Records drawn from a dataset
################

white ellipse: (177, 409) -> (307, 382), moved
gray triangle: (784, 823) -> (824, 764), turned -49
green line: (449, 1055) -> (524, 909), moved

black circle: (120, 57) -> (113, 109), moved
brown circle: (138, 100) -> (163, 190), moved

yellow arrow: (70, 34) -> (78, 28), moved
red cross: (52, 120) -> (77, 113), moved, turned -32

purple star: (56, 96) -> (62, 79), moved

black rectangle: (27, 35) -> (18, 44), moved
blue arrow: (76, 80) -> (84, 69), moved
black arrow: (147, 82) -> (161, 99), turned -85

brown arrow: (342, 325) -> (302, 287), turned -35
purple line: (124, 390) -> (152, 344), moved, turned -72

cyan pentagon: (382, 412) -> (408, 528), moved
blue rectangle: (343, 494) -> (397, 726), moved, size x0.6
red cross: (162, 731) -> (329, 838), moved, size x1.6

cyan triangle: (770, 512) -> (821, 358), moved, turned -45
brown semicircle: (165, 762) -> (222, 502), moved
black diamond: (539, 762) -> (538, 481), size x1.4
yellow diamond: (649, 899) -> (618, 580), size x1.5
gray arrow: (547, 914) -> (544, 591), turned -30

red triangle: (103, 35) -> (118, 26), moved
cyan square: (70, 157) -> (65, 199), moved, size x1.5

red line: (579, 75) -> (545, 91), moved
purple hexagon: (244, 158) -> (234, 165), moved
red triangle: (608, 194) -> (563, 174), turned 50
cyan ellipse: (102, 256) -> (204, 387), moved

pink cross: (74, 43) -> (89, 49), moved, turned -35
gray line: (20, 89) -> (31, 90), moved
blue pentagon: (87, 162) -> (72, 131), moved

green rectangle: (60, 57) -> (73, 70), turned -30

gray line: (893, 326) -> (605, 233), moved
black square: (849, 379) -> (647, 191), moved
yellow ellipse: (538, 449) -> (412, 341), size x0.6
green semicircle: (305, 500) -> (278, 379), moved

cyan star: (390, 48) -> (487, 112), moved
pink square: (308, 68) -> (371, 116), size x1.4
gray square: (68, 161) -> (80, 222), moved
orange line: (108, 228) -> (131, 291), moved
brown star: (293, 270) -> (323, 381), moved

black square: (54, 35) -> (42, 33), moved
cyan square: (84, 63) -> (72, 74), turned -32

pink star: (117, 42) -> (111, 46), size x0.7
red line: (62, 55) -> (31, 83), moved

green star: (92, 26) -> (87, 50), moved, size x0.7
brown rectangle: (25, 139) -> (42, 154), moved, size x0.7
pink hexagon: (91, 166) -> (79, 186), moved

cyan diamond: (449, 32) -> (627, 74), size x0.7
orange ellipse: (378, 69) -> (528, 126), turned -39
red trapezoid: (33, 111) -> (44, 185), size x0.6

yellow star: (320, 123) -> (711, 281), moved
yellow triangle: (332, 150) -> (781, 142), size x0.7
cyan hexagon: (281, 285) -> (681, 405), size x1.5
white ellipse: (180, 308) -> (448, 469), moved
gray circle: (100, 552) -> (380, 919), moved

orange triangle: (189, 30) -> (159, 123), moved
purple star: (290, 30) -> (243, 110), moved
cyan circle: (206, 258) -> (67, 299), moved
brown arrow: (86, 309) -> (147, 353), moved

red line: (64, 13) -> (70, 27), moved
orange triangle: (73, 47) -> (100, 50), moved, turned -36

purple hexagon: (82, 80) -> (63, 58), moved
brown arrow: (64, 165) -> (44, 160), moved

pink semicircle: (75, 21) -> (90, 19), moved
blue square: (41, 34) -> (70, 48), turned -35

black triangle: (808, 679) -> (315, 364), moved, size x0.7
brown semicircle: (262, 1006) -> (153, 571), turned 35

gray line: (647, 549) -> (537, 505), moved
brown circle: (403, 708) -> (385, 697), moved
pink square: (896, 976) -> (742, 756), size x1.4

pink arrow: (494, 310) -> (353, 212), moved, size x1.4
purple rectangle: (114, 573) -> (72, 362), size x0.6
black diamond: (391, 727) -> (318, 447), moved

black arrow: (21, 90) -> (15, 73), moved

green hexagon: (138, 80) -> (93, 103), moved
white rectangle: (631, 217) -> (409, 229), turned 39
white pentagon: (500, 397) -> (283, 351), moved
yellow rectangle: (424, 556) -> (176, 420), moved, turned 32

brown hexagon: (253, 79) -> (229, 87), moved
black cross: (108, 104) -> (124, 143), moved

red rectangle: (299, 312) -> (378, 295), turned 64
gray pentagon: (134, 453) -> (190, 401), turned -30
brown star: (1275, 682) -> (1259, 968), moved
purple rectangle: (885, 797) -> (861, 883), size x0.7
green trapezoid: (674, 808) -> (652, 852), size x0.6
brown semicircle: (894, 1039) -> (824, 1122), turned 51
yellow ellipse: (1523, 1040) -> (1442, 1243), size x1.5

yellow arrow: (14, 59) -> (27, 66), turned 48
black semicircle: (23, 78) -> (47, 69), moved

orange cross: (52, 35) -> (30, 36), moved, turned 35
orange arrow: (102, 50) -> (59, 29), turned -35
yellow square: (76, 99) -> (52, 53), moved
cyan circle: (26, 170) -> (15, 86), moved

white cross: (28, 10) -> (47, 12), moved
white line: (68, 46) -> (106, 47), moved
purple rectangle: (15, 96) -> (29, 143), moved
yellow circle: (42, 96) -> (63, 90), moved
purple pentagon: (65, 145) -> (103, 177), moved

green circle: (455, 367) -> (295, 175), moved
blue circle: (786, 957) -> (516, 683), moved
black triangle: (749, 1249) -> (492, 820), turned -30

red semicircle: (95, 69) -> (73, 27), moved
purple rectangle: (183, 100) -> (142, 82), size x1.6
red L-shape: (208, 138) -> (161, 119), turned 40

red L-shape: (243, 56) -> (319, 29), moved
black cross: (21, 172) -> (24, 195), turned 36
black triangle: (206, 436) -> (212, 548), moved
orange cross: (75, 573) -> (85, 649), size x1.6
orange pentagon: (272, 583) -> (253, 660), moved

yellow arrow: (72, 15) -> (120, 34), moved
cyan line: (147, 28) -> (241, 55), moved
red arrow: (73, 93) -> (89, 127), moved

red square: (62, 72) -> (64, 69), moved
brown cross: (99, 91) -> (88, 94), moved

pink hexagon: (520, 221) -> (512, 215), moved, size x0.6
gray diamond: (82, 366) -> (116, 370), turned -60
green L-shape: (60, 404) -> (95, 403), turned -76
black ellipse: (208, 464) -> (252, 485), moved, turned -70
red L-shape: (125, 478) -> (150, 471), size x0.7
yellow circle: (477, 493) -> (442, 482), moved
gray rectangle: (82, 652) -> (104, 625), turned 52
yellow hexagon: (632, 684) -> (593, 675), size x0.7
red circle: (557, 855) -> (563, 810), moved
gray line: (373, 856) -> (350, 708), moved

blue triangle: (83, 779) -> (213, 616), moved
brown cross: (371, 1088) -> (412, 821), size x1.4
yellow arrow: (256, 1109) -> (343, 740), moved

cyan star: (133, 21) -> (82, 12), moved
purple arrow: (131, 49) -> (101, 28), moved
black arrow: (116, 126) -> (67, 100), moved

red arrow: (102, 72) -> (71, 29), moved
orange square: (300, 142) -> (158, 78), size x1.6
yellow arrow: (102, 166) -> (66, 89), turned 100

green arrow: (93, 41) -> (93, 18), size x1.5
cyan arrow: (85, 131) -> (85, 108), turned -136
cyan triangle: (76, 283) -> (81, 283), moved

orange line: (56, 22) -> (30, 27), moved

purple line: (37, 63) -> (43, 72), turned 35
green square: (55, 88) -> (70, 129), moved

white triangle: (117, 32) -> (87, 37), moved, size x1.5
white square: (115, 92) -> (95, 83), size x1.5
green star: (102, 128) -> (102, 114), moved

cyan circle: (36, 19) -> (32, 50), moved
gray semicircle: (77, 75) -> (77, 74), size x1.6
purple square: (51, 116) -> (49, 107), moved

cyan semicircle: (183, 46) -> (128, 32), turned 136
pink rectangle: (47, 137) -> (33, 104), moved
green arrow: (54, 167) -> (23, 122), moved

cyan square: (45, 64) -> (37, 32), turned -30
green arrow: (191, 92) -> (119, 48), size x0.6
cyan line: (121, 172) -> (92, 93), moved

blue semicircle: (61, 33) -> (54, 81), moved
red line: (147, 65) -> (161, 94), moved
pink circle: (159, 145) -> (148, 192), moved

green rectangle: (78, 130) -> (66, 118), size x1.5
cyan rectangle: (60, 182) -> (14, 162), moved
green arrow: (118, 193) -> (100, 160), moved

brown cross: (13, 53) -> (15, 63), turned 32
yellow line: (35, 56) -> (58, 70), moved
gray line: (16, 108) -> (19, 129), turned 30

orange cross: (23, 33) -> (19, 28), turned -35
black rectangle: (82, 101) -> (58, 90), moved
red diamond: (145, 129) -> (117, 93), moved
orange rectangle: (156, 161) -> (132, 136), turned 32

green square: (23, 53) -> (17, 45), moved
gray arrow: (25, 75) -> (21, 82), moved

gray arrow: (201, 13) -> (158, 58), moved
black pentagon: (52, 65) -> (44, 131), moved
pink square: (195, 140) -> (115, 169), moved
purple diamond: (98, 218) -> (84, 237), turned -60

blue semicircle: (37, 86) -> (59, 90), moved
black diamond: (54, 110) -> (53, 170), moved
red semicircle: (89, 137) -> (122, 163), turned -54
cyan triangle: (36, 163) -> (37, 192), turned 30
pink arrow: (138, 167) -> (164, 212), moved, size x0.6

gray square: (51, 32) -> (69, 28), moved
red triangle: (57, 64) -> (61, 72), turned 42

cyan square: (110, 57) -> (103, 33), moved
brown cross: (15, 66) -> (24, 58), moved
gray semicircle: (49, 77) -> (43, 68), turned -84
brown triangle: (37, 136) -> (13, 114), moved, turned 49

################

To do> Pull every line containing "pink" out of the records.

Answer section>
pink cross: (74, 43) -> (89, 49), moved, turned -35
pink square: (308, 68) -> (371, 116), size x1.4
pink star: (117, 42) -> (111, 46), size x0.7
pink hexagon: (91, 166) -> (79, 186), moved
pink semicircle: (75, 21) -> (90, 19), moved
pink square: (896, 976) -> (742, 756), size x1.4
pink arrow: (494, 310) -> (353, 212), moved, size x1.4
pink hexagon: (520, 221) -> (512, 215), moved, size x0.6
pink rectangle: (47, 137) -> (33, 104), moved
pink circle: (159, 145) -> (148, 192), moved
pink square: (195, 140) -> (115, 169), moved
pink arrow: (138, 167) -> (164, 212), moved, size x0.6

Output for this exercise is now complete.